• [What the task requires] Scan the entries below and extract each line with the word "teddy" in it.
◆ ◆ ◆ ◆ ◆
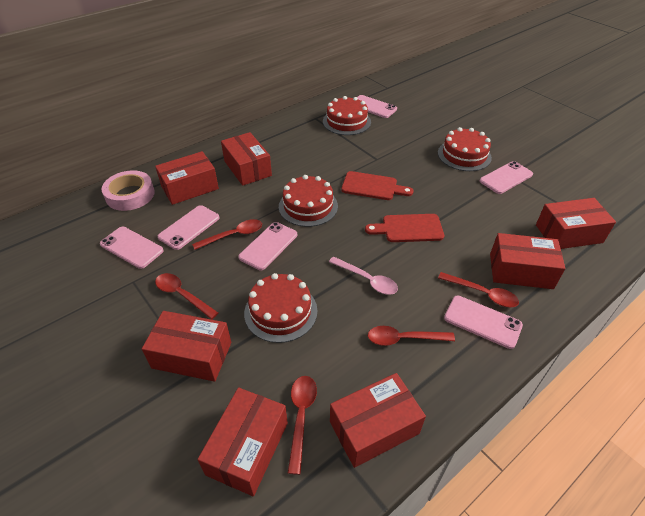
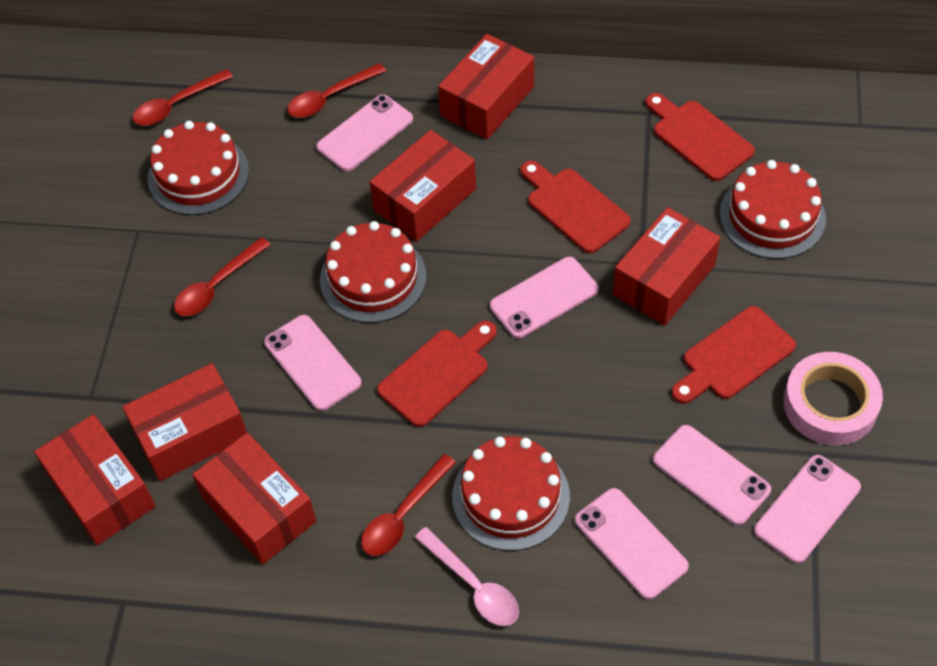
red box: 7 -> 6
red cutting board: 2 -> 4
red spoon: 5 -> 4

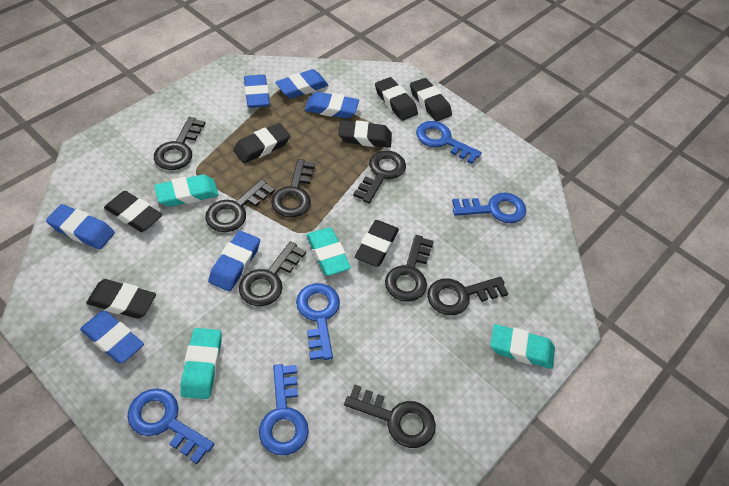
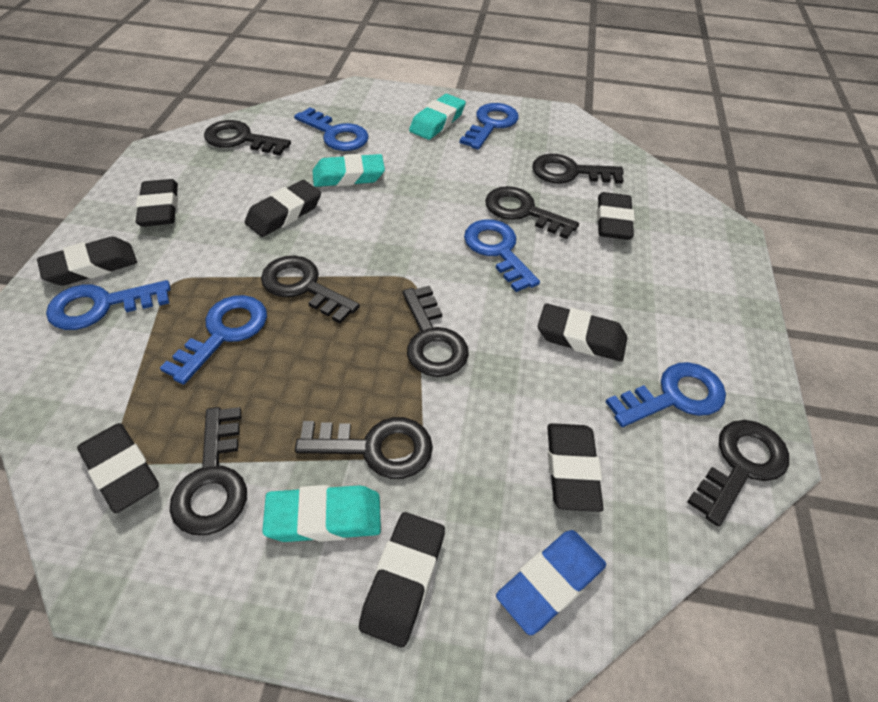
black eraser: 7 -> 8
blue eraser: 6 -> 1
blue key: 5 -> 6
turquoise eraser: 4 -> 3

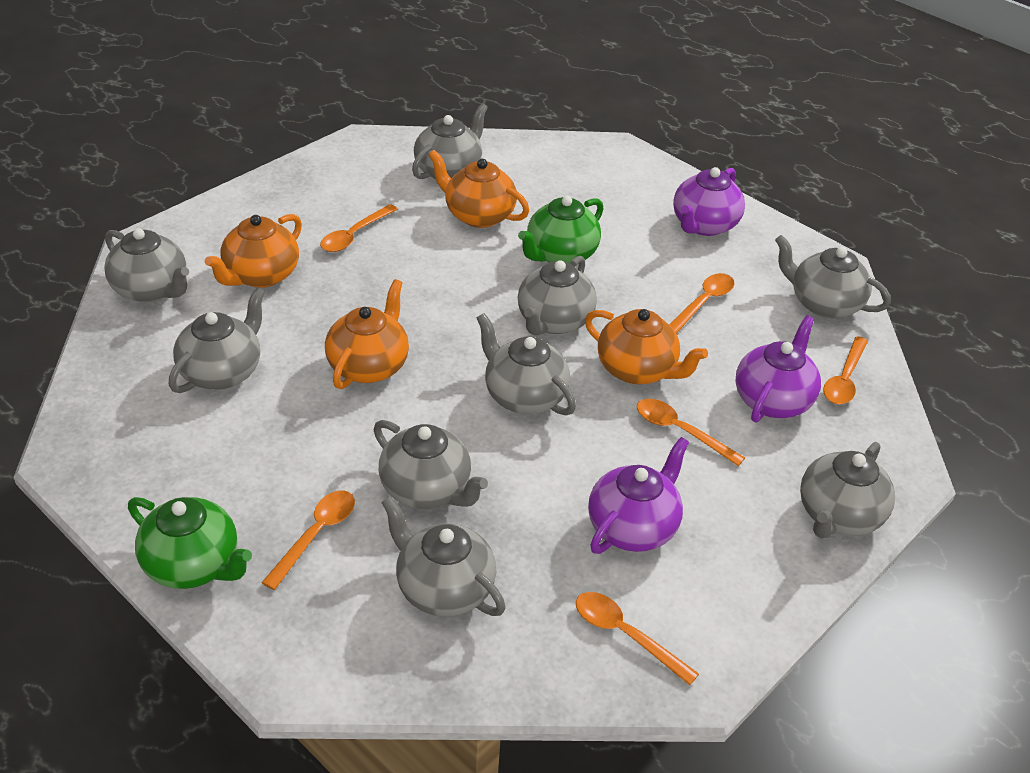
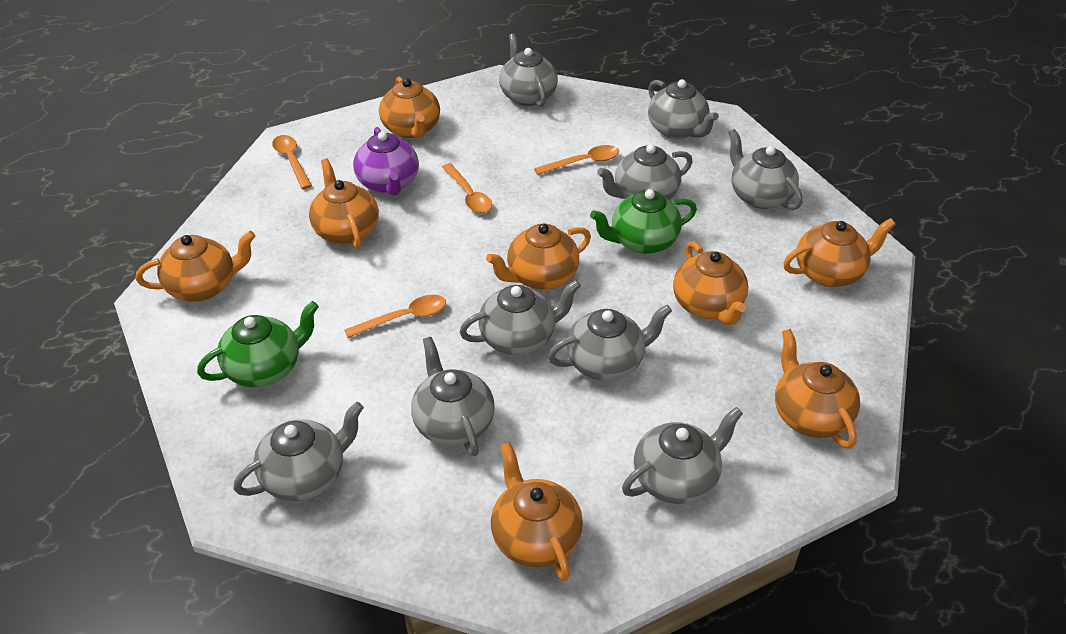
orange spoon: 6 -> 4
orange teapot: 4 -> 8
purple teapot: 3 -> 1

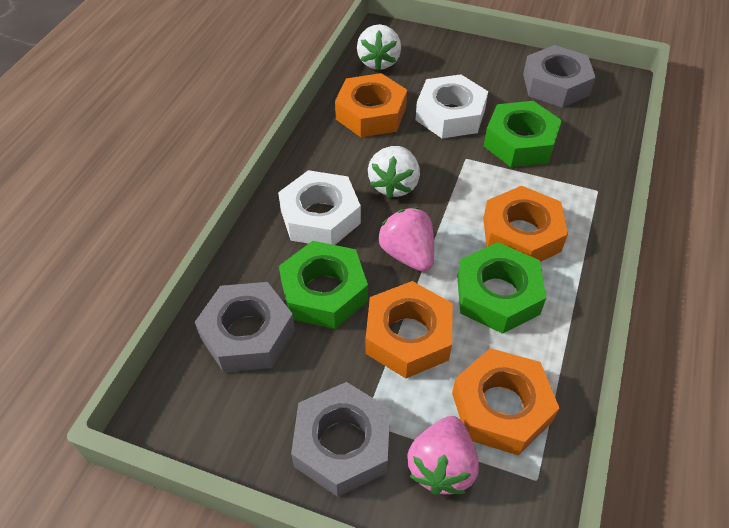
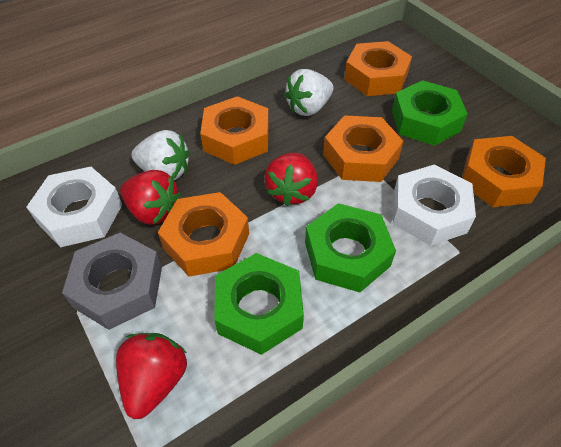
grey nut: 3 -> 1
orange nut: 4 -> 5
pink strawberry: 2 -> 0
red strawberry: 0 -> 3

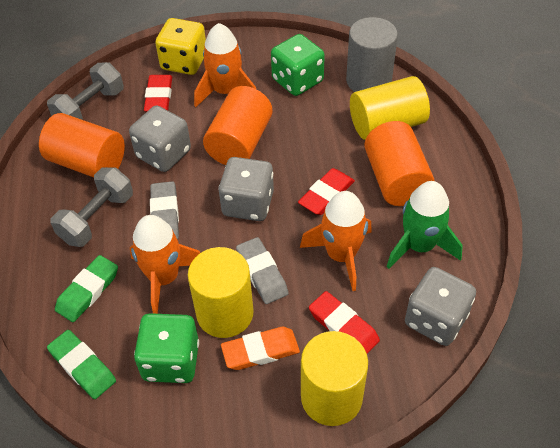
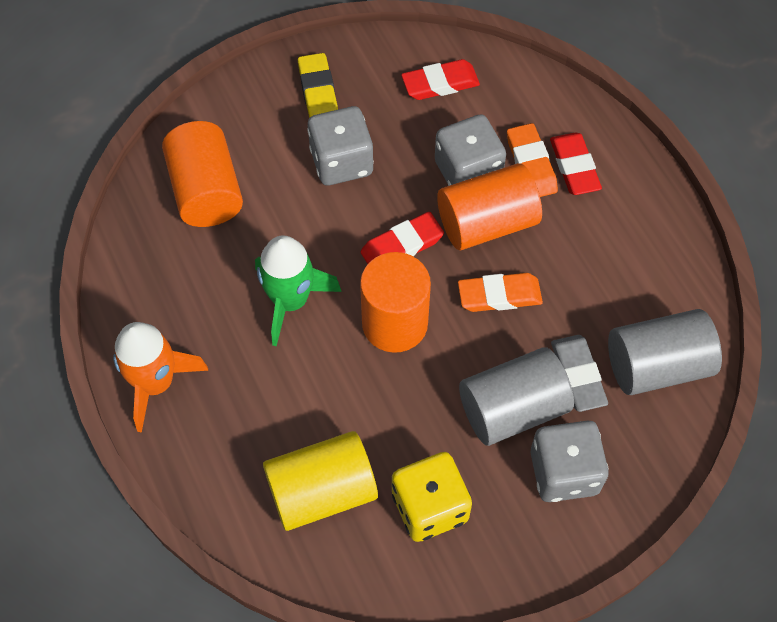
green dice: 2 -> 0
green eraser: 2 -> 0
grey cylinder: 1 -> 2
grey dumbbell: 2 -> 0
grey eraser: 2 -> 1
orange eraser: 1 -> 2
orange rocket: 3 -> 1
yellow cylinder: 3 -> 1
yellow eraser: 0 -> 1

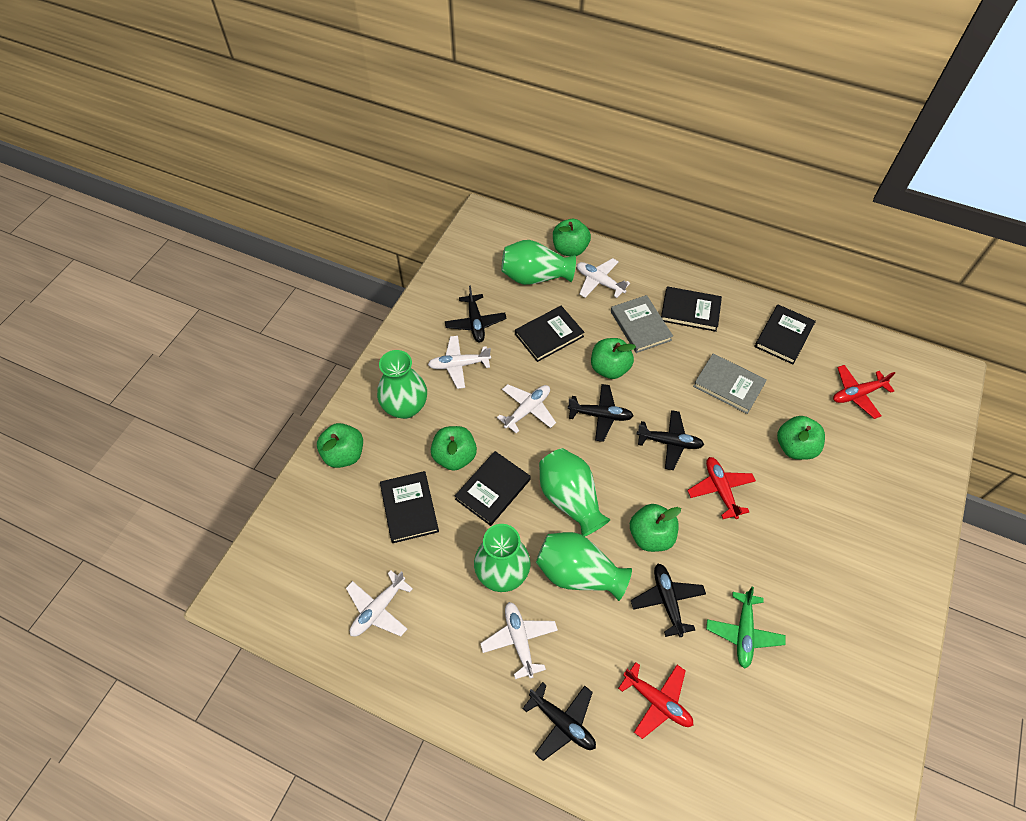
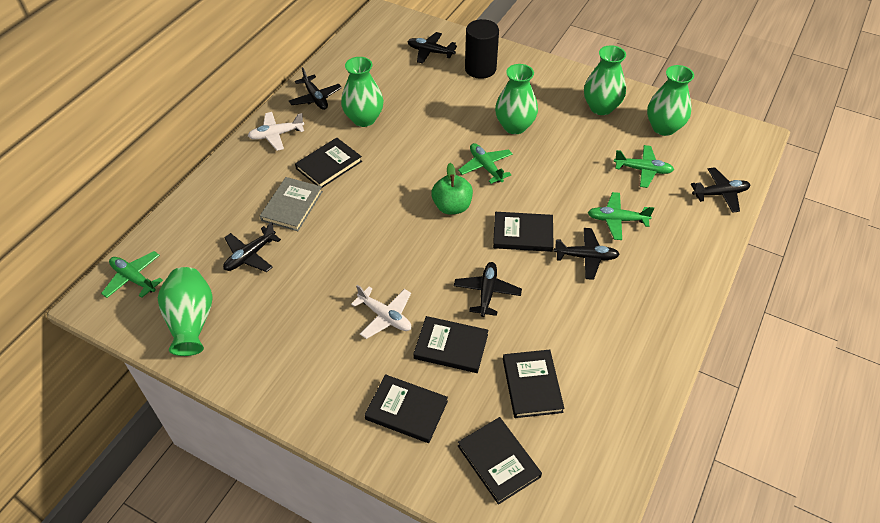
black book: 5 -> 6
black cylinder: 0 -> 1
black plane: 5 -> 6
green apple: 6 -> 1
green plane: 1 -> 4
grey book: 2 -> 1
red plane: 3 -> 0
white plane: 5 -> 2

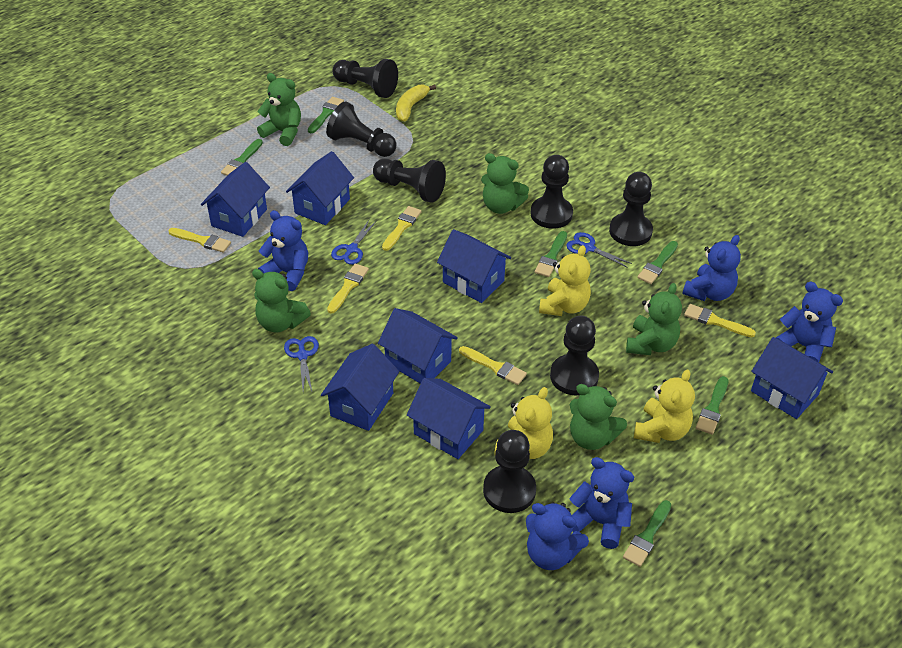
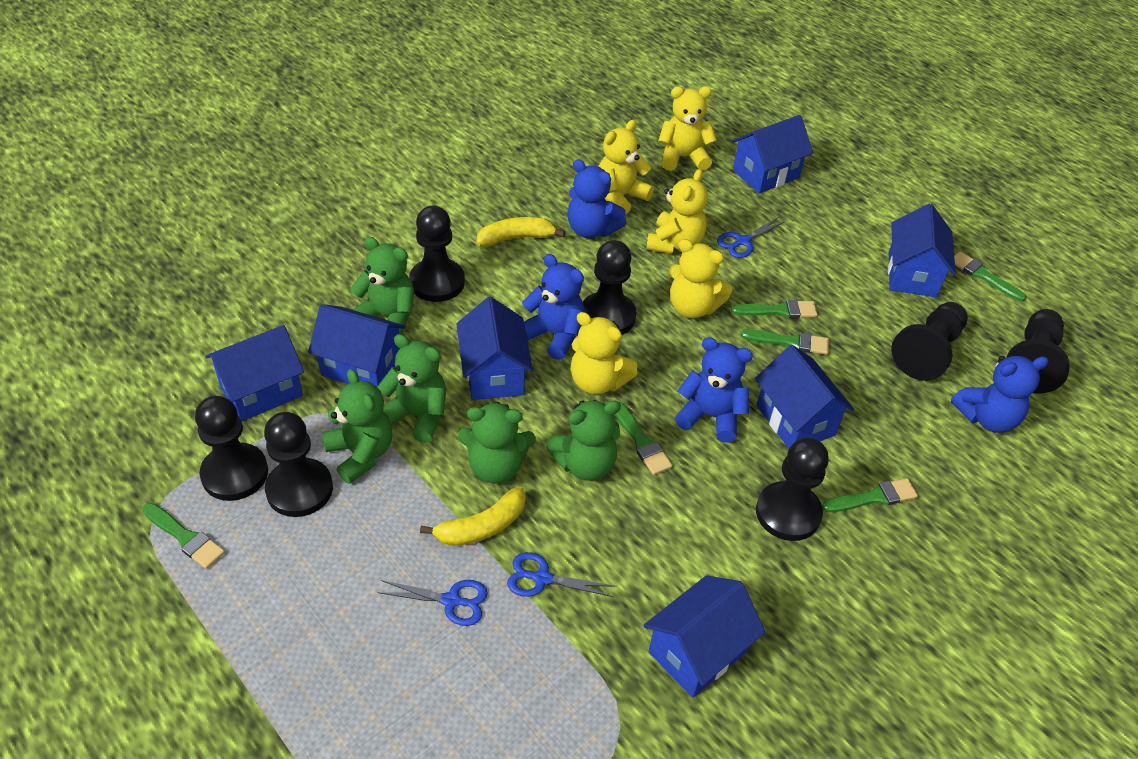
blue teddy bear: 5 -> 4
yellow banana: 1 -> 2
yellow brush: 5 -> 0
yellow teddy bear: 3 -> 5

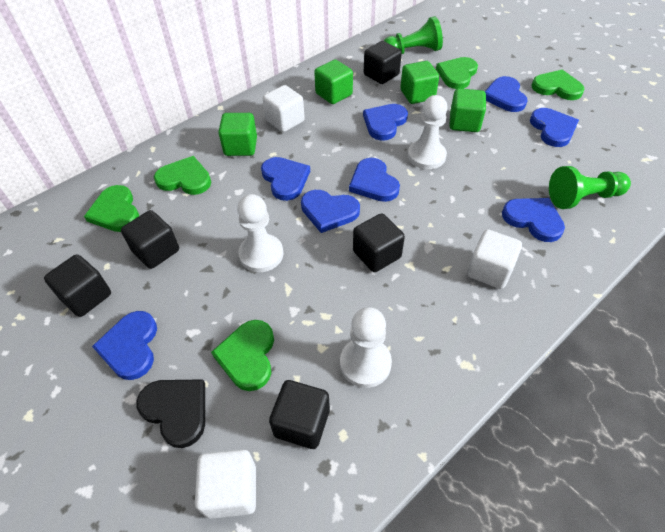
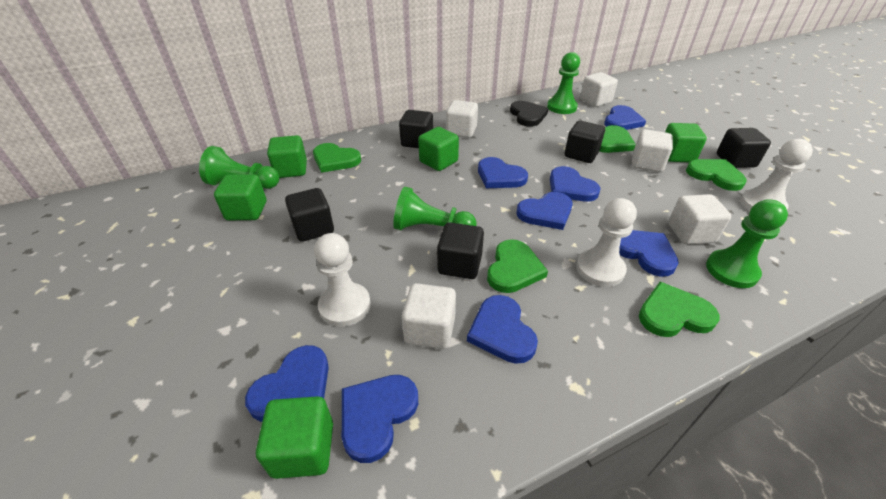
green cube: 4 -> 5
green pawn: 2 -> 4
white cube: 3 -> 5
◆ ◆ ◆ ◆ ◆
• [Solved problem]
blue teddy bear: 5 -> 4
yellow teddy bear: 3 -> 5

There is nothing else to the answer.